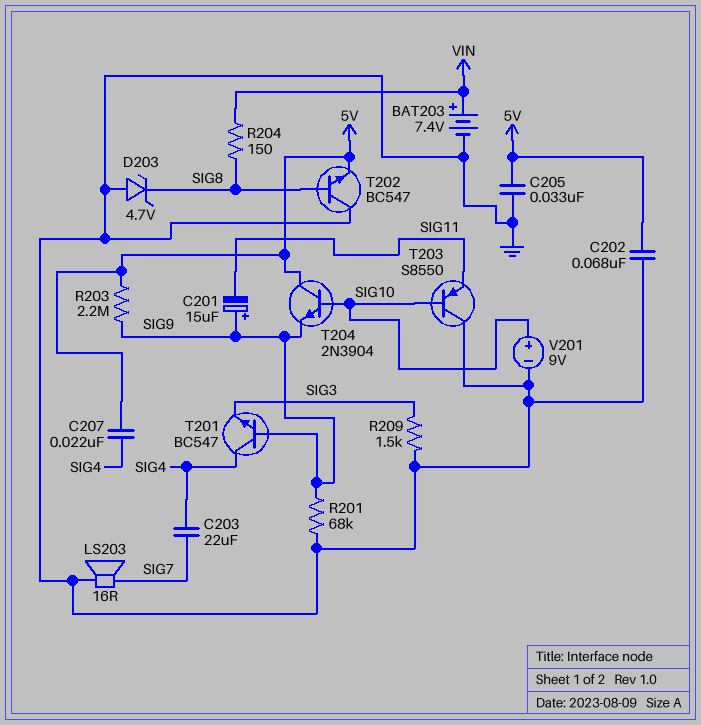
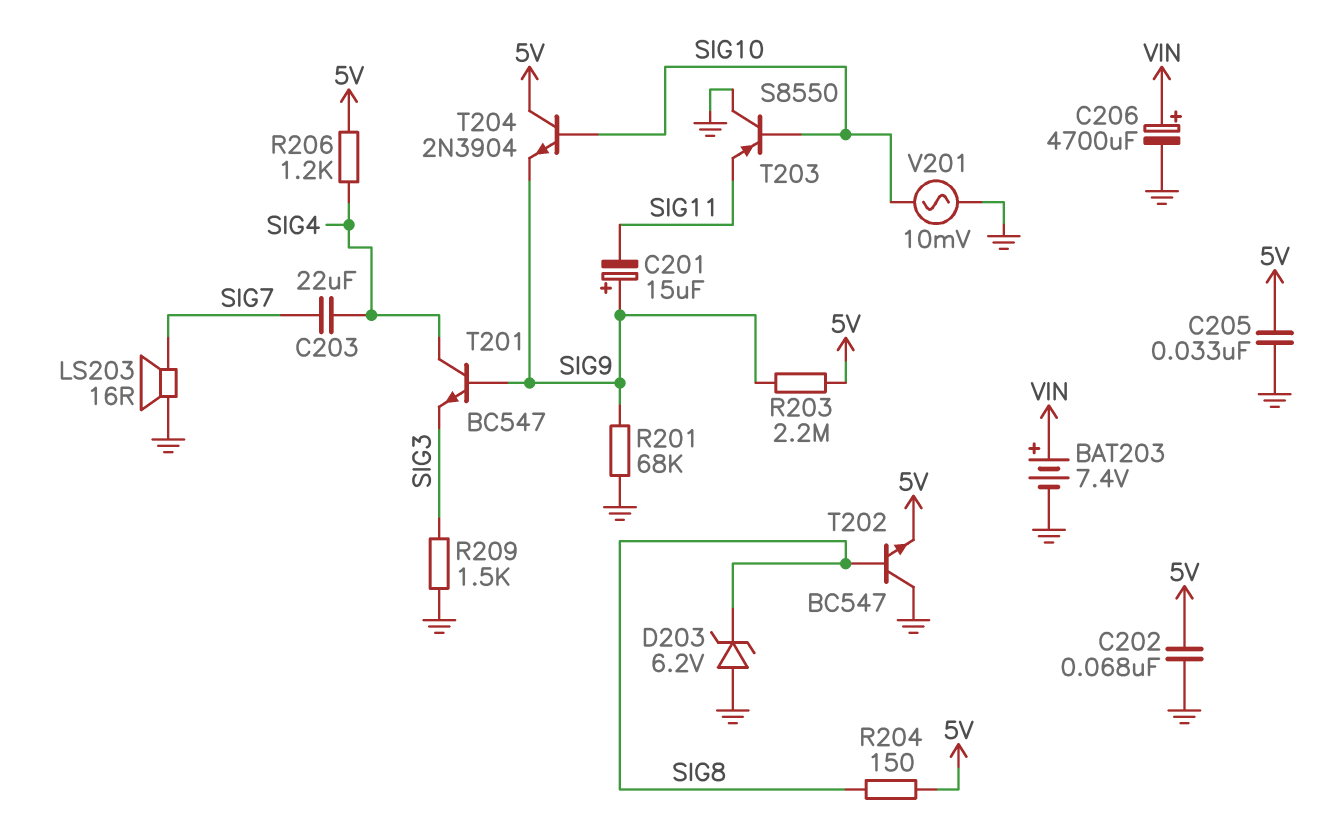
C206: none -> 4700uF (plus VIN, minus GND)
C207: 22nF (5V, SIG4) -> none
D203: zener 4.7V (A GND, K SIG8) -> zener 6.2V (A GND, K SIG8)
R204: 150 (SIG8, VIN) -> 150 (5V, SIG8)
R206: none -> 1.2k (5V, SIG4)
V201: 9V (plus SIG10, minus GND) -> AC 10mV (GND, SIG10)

## [Work required]
Please print each entry exactly as it stands, without the pictures.

## [Solution to this exercise]
C206: none -> 4700uF (plus VIN, minus GND)
C207: 22nF (5V, SIG4) -> none
D203: zener 4.7V (A GND, K SIG8) -> zener 6.2V (A GND, K SIG8)
R204: 150 (SIG8, VIN) -> 150 (5V, SIG8)
R206: none -> 1.2k (5V, SIG4)
V201: 9V (plus SIG10, minus GND) -> AC 10mV (GND, SIG10)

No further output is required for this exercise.